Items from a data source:
━━━━━━━━━━━━━━━━━━━━━━━━━━━━━━
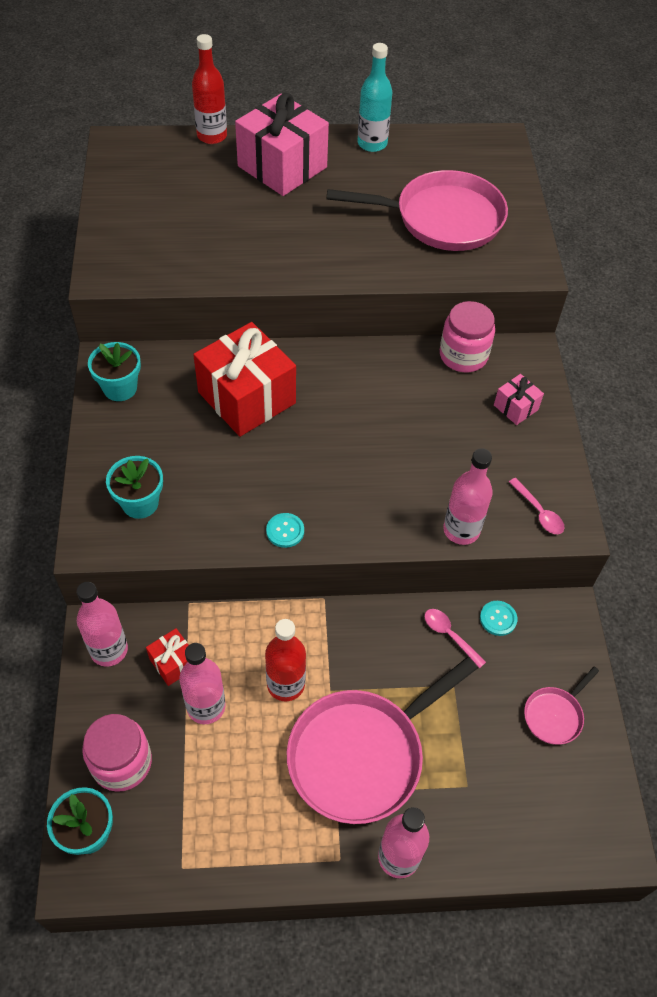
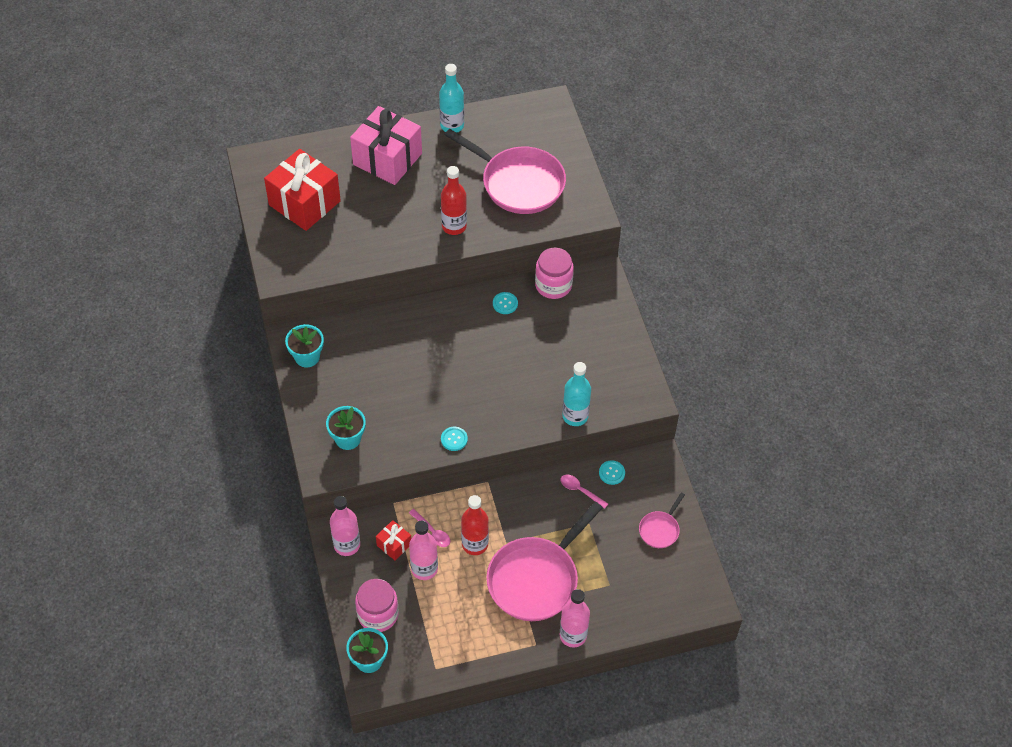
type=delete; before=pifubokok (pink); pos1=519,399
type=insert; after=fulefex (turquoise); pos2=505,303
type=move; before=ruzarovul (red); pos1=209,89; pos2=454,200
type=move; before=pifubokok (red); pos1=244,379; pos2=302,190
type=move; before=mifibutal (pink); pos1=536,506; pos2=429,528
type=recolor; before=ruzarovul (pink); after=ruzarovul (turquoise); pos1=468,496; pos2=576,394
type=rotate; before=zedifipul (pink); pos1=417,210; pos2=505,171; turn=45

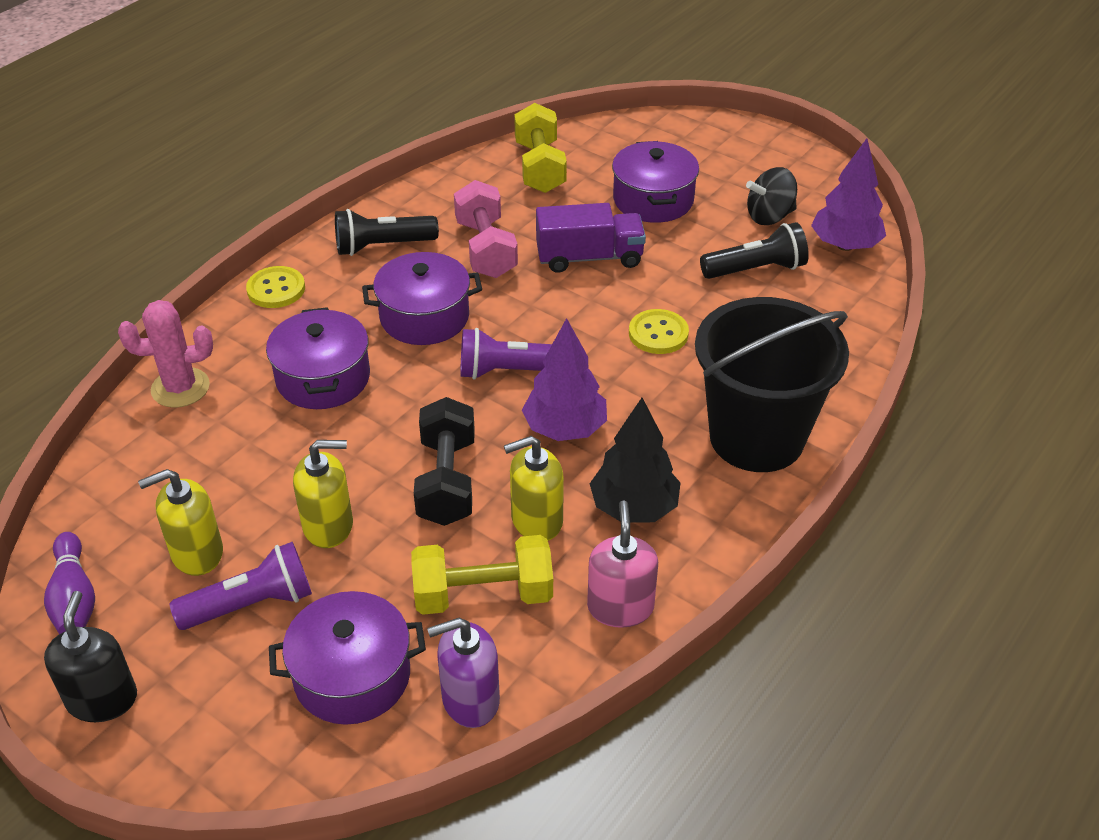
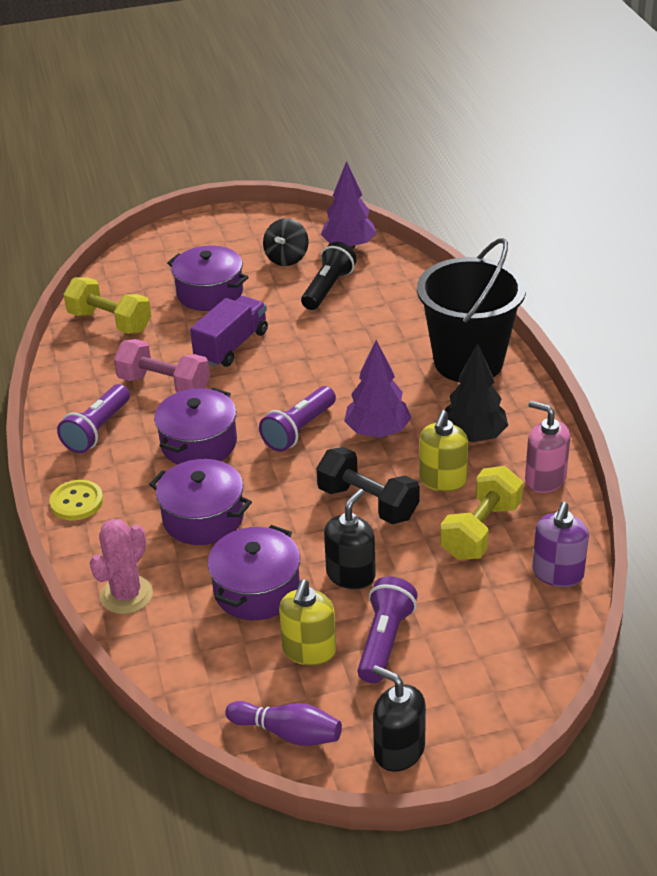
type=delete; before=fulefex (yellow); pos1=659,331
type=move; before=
━━━━━━━━━━━━━━━━━━━━━━━━━━━━━━
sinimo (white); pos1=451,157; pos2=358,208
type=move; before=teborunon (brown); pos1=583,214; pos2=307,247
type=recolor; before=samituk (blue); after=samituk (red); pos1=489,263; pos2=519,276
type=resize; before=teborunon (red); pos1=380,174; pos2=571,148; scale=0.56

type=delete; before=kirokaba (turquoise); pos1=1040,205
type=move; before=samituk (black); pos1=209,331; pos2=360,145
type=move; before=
━━━━━━━━━━━━━━━━━━━━━━━━━━━━━━
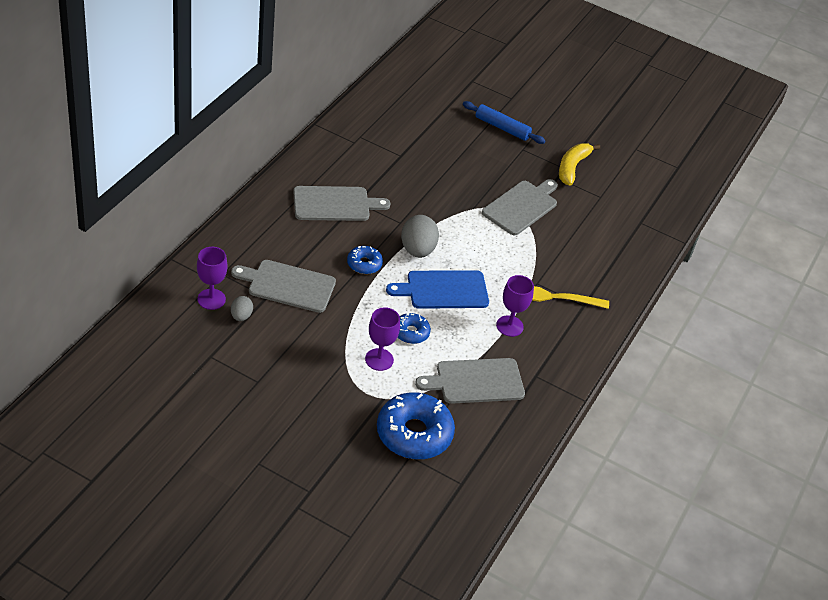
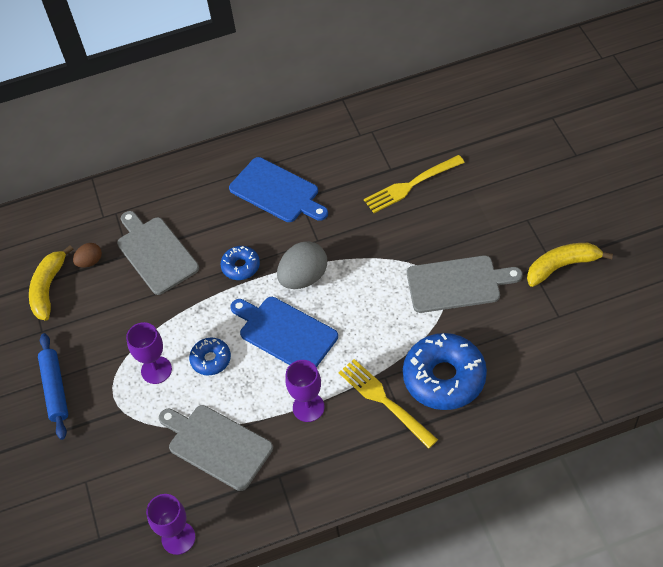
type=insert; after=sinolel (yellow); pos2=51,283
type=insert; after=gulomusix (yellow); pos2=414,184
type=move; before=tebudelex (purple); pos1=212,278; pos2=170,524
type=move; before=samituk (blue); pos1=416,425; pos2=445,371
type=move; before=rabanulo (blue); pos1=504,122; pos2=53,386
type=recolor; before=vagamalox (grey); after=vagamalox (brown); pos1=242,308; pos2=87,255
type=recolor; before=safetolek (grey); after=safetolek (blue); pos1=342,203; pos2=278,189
━━━━━━━━━━━━━━━━━━━━━━━━━━━━━━
Work order: For each line in the data that holds the word "ruzarovul", copy the line.

Answer for the task:
type=move; before=ruzarovul (red); pos1=209,89; pos2=454,200
type=recolor; before=ruzarovul (pink); after=ruzarovul (turquoise); pos1=468,496; pos2=576,394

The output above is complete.